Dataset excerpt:
++++++++

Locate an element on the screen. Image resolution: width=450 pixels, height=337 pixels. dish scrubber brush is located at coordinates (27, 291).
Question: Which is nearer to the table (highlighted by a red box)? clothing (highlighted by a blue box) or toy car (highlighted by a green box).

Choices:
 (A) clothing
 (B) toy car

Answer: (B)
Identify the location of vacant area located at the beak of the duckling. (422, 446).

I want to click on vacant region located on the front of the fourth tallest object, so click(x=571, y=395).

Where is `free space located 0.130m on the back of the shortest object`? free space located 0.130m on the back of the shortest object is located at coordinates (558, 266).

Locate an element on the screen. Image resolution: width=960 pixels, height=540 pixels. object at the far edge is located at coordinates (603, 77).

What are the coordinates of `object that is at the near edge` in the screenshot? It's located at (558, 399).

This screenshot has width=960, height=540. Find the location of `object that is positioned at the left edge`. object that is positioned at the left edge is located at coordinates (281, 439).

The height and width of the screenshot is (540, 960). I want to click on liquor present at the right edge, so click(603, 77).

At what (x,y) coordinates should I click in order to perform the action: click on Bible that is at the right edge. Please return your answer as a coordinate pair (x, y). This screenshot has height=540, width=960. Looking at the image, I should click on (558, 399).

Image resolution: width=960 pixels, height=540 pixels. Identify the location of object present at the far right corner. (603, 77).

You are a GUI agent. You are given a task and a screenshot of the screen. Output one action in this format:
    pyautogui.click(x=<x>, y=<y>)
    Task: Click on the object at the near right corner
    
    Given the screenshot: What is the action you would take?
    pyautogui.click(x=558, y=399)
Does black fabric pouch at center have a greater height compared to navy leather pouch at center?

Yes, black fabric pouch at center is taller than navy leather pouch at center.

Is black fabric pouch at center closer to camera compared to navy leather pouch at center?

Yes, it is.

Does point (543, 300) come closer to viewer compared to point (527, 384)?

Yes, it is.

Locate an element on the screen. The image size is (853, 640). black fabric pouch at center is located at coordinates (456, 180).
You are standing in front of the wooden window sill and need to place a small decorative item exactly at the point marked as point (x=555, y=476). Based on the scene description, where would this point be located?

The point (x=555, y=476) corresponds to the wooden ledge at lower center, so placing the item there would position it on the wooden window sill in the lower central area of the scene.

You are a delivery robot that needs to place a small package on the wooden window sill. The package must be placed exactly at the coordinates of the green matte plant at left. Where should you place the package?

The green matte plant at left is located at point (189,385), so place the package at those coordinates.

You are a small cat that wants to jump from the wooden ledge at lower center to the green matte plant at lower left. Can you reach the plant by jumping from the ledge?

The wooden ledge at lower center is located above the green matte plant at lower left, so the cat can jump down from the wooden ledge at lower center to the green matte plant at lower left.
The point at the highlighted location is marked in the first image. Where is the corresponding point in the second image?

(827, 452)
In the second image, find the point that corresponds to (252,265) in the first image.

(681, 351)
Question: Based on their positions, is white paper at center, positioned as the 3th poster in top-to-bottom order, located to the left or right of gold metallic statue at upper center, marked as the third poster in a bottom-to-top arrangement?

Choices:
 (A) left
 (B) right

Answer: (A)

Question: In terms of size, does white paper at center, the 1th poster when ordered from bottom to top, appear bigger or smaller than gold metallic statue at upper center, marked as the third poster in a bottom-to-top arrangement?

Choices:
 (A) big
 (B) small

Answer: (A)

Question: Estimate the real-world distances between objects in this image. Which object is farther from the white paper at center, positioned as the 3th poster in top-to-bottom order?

++++++++

_Objective_
Copy all of the rows above word for word.

_Solution for this task_
Locate an element on the screen. Image resolution: width=450 pixels, height=337 pixels. dish scrubber brush is located at coordinates (27, 291).
Question: Which is nearer to the table (highlighted by a red box)? clothing (highlighted by a blue box) or toy car (highlighted by a green box).

Choices:
 (A) clothing
 (B) toy car

Answer: (B)
Identify the location of vacant area located at the beak of the duckling. (422, 446).

I want to click on vacant region located on the front of the fourth tallest object, so click(x=571, y=395).

Where is `free space located 0.130m on the back of the shortest object`? free space located 0.130m on the back of the shortest object is located at coordinates (558, 266).

Locate an element on the screen. Image resolution: width=960 pixels, height=540 pixels. object at the far edge is located at coordinates (603, 77).

What are the coordinates of `object that is at the near edge` in the screenshot? It's located at (558, 399).

This screenshot has width=960, height=540. Find the location of `object that is positioned at the left edge`. object that is positioned at the left edge is located at coordinates (281, 439).

The height and width of the screenshot is (540, 960). I want to click on liquor present at the right edge, so click(603, 77).

At what (x,y) coordinates should I click in order to perform the action: click on Bible that is at the right edge. Please return your answer as a coordinate pair (x, y). This screenshot has height=540, width=960. Looking at the image, I should click on (558, 399).

Image resolution: width=960 pixels, height=540 pixels. Identify the location of object present at the far right corner. (603, 77).

You are a GUI agent. You are given a task and a screenshot of the screen. Output one action in this format:
    pyautogui.click(x=<x>, y=<y>)
    Task: Click on the object at the near right corner
    
    Given the screenshot: What is the action you would take?
    pyautogui.click(x=558, y=399)
Does black fabric pouch at center have a greater height compared to navy leather pouch at center?

Yes, black fabric pouch at center is taller than navy leather pouch at center.

Is black fabric pouch at center closer to camera compared to navy leather pouch at center?

Yes, it is.

Does point (543, 300) come closer to viewer compared to point (527, 384)?

Yes, it is.

Locate an element on the screen. The image size is (853, 640). black fabric pouch at center is located at coordinates (456, 180).
You are standing in front of the wooden window sill and need to place a small decorative item exactly at the point marked as point (x=555, y=476). Based on the scene description, where would this point be located?

The point (x=555, y=476) corresponds to the wooden ledge at lower center, so placing the item there would position it on the wooden window sill in the lower central area of the scene.

You are a delivery robot that needs to place a small package on the wooden window sill. The package must be placed exactly at the coordinates of the green matte plant at left. Where should you place the package?

The green matte plant at left is located at point (189,385), so place the package at those coordinates.

You are a small cat that wants to jump from the wooden ledge at lower center to the green matte plant at lower left. Can you reach the plant by jumping from the ledge?

The wooden ledge at lower center is located above the green matte plant at lower left, so the cat can jump down from the wooden ledge at lower center to the green matte plant at lower left.
The point at the highlighted location is marked in the first image. Where is the corresponding point in the second image?

(827, 452)
In the second image, find the point that corresponds to (252,265) in the first image.

(681, 351)
Question: Based on their positions, is white paper at center, positioned as the 3th poster in top-to-bottom order, located to the left or right of gold metallic statue at upper center, marked as the third poster in a bottom-to-top arrangement?

Choices:
 (A) left
 (B) right

Answer: (A)

Question: In terms of size, does white paper at center, the 1th poster when ordered from bottom to top, appear bigger or smaller than gold metallic statue at upper center, marked as the third poster in a bottom-to-top arrangement?

Choices:
 (A) big
 (B) small

Answer: (A)

Question: Estimate the real-world distances between objects in this image. Which object is farther from the white paper at center, positioned as the 3th poster in top-to-bottom order?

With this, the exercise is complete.